» THE PROBLEM
Leave the images behind and copy every record exactly.

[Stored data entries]
-- Opening Marker --

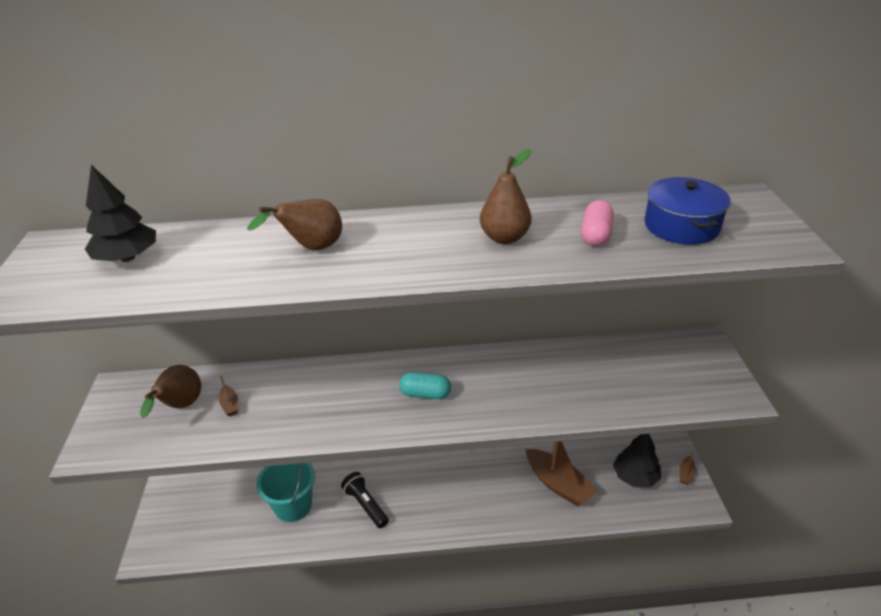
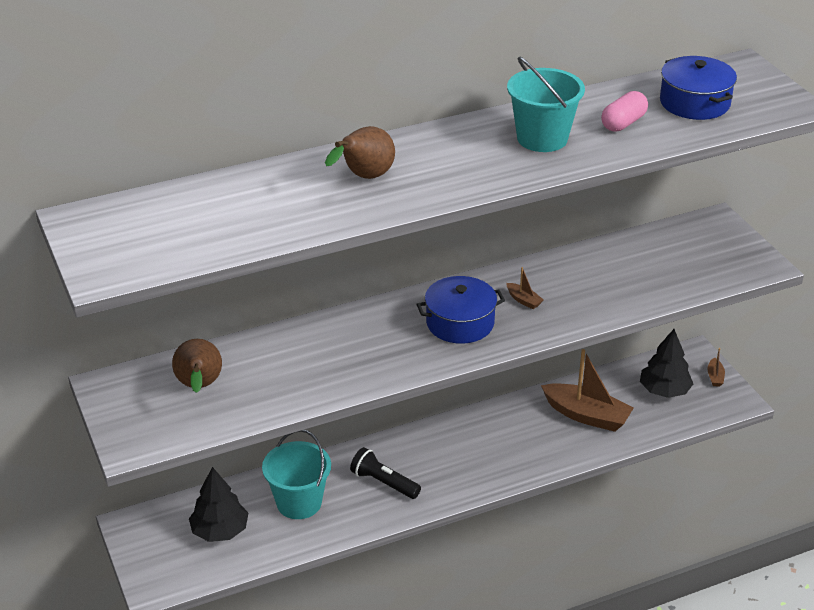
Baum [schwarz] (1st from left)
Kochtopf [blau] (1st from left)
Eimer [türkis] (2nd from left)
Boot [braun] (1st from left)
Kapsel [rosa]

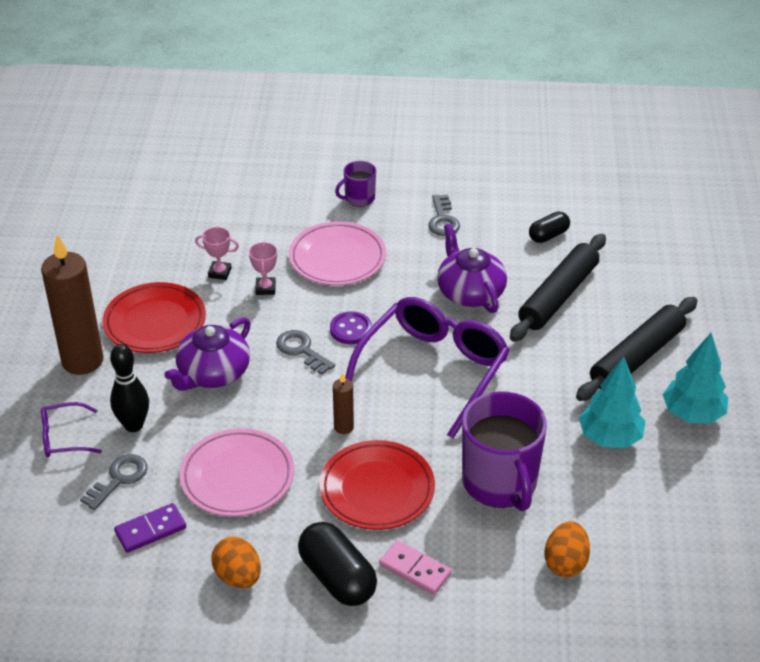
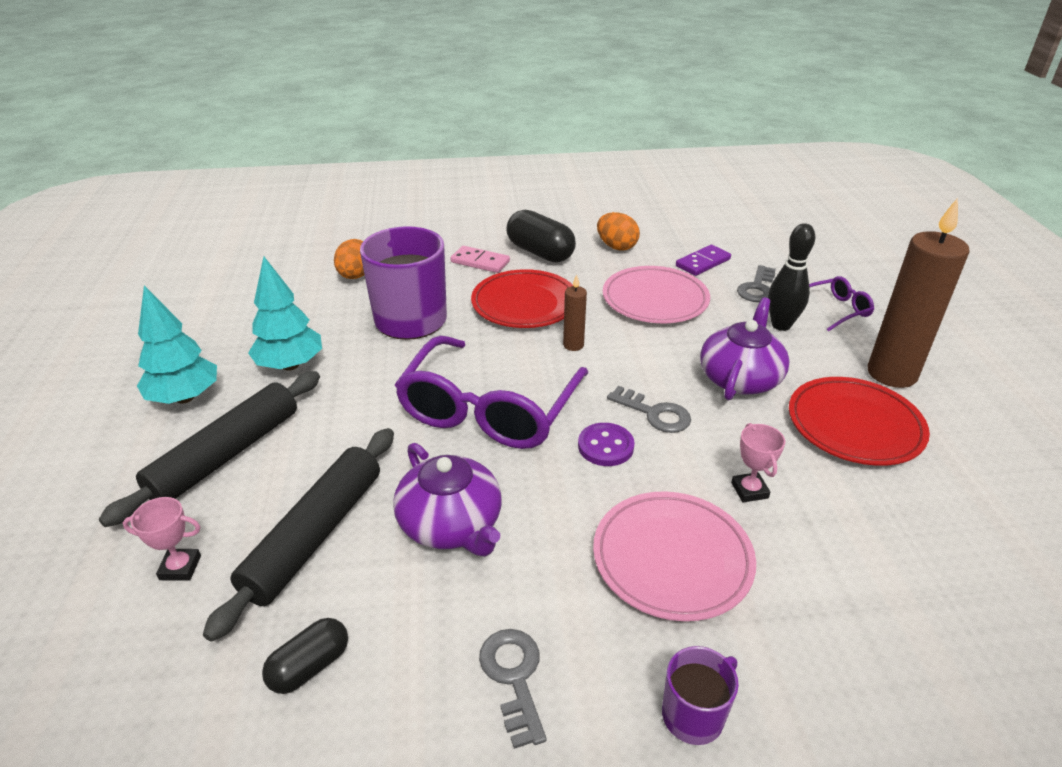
Pokal [rosa] (1st from left)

-- Closing Marker --

» RESPONSE TO THE EXERCISE
Baum [schwarz] (1st from left)
Kochtopf [blau] (1st from left)
Eimer [türkis] (2nd from left)
Boot [braun] (1st from left)
Kapsel [rosa]

Pokal [rosa] (1st from left)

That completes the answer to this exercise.